» To do
Copy each line of the records that includes "white".

(Object correspondence data)
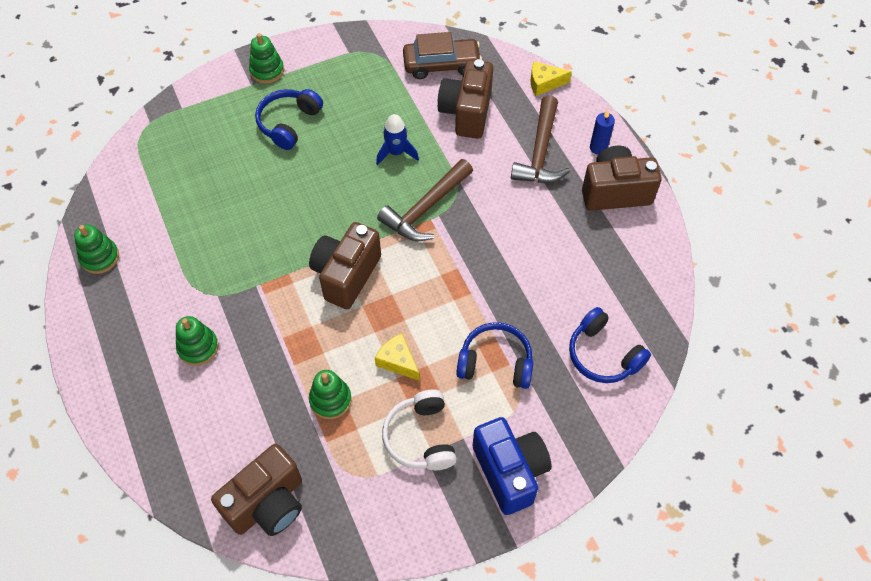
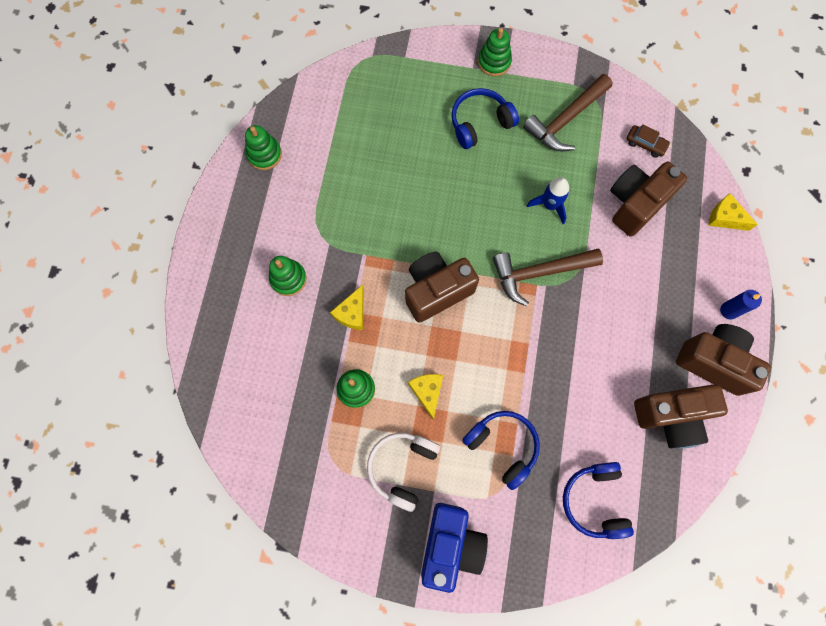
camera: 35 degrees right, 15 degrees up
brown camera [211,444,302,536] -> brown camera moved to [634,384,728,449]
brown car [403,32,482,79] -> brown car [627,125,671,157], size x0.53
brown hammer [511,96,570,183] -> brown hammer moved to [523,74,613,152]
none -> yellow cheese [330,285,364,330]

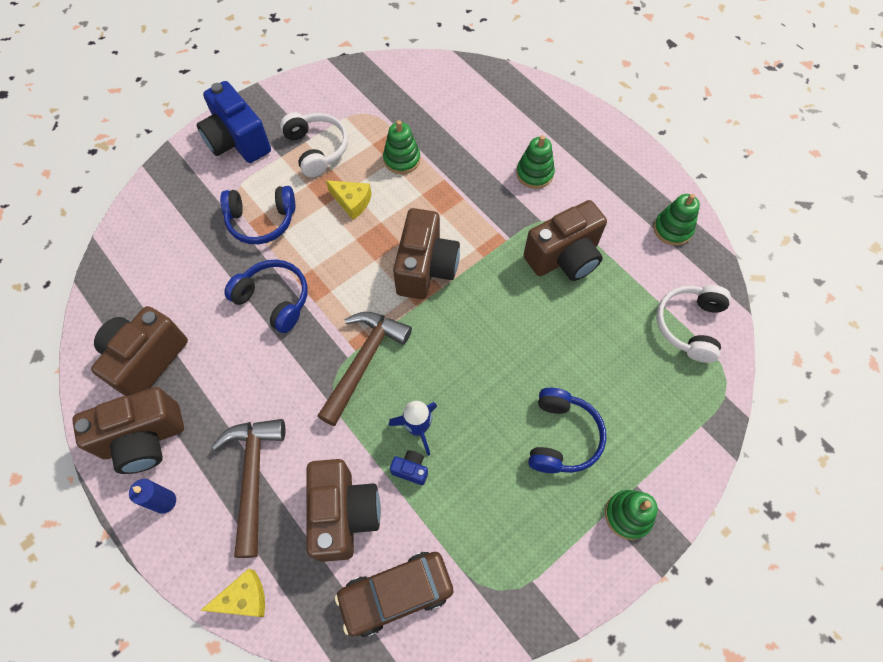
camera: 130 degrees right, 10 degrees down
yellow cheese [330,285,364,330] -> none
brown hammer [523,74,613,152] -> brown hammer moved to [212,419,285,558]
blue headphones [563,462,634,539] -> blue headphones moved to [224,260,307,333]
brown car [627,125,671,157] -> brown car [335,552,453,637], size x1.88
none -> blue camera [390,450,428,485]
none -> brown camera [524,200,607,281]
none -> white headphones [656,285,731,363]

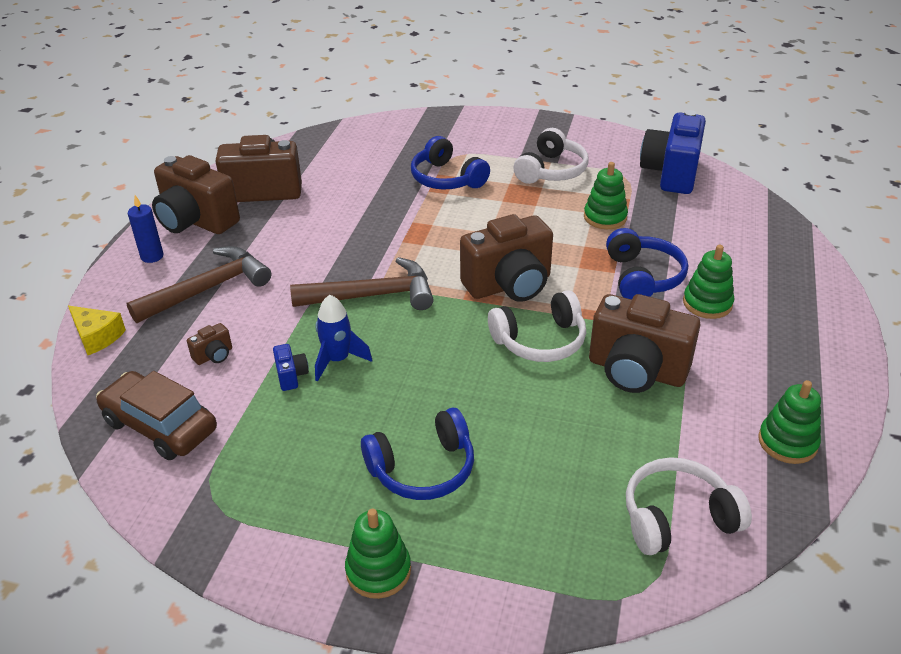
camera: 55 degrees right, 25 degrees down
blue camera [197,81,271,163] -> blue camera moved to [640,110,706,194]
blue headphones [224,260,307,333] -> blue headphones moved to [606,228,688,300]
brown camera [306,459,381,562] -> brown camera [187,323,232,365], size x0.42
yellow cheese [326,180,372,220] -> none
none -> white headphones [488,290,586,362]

» Exercise solution
none -> white headphones [656,285,731,363]
none -> white headphones [488,290,586,362]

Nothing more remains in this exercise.